- [The task]:
Read through the lines below for the string "grey" and copy each one that has it.

Excerpted records: Begin

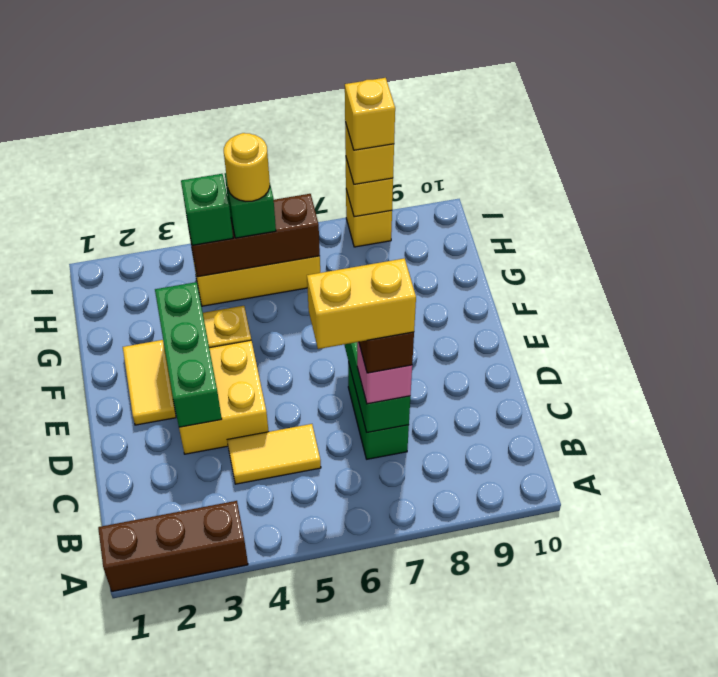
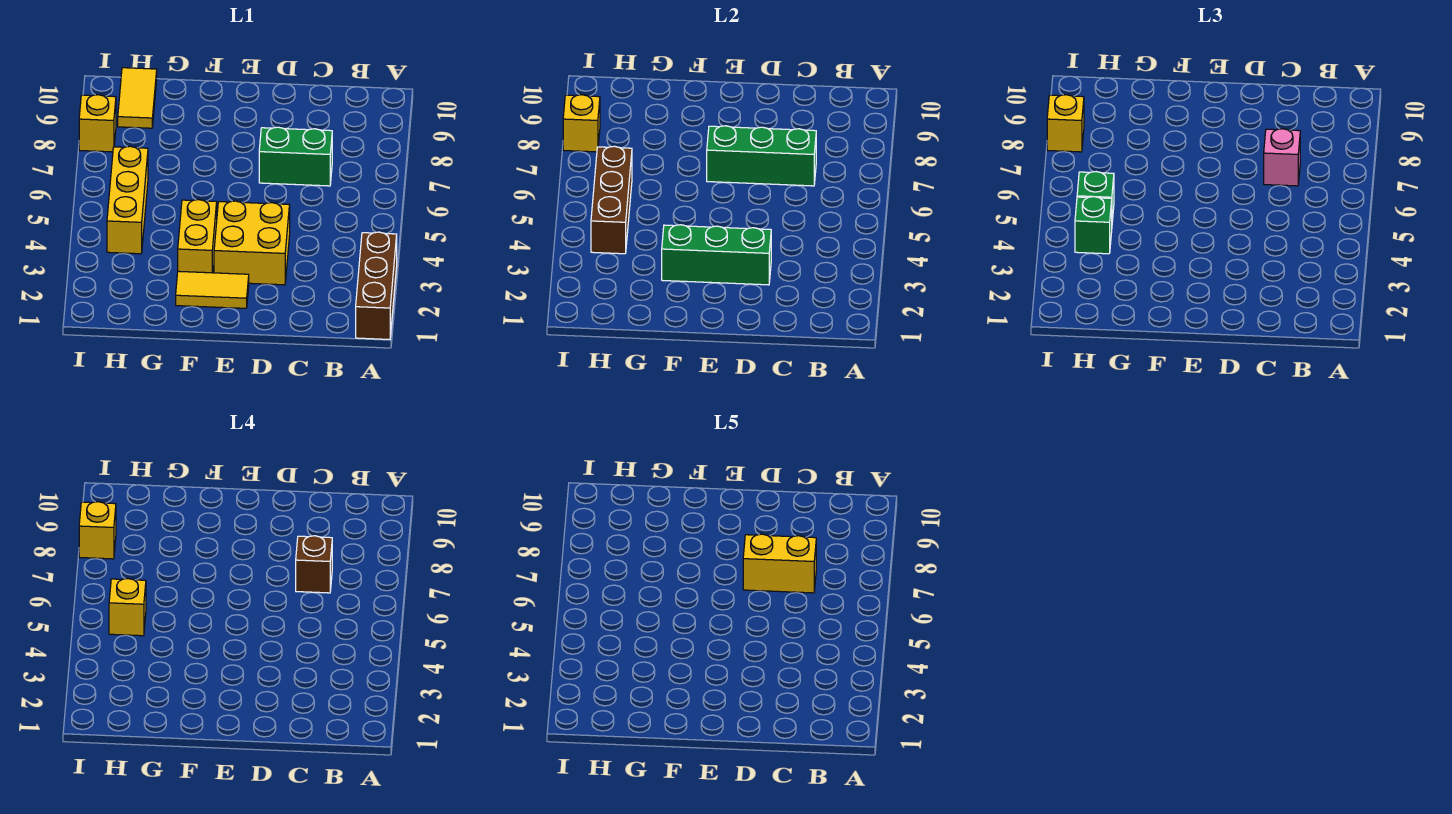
yellow tile C4:C5 level 1 -> yellow tile H9:H10 level 1
yellow brick C6:C7 level 5 -> yellow brick C7:D7 level 5
yellow round brick H5 level 4 -> yellow brick H5 level 4

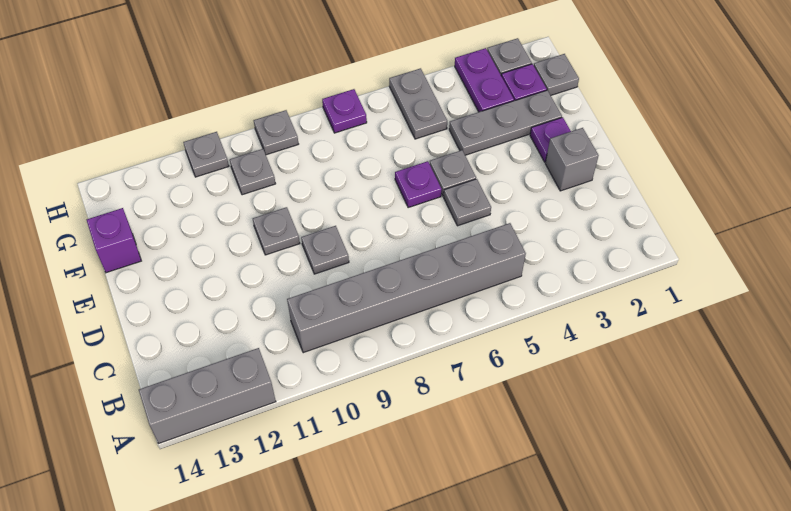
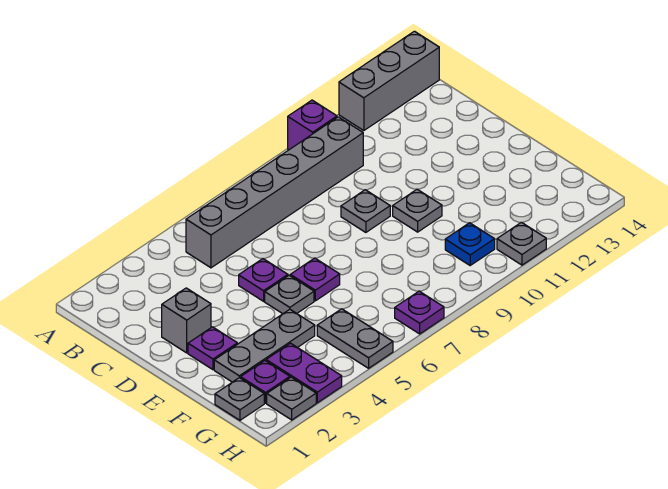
grey plate D5 level 1 -> purple plate D5 level 1
purple brick F14 level 1 -> purple brick A10 level 1
grey plate G10 level 1 -> blue plate G10 level 1
grey plate H9 level 1 -> none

Excerpted records: End

- [Response to this exercise]:
grey plate D5 level 1 -> purple plate D5 level 1
grey plate G10 level 1 -> blue plate G10 level 1
grey plate H9 level 1 -> none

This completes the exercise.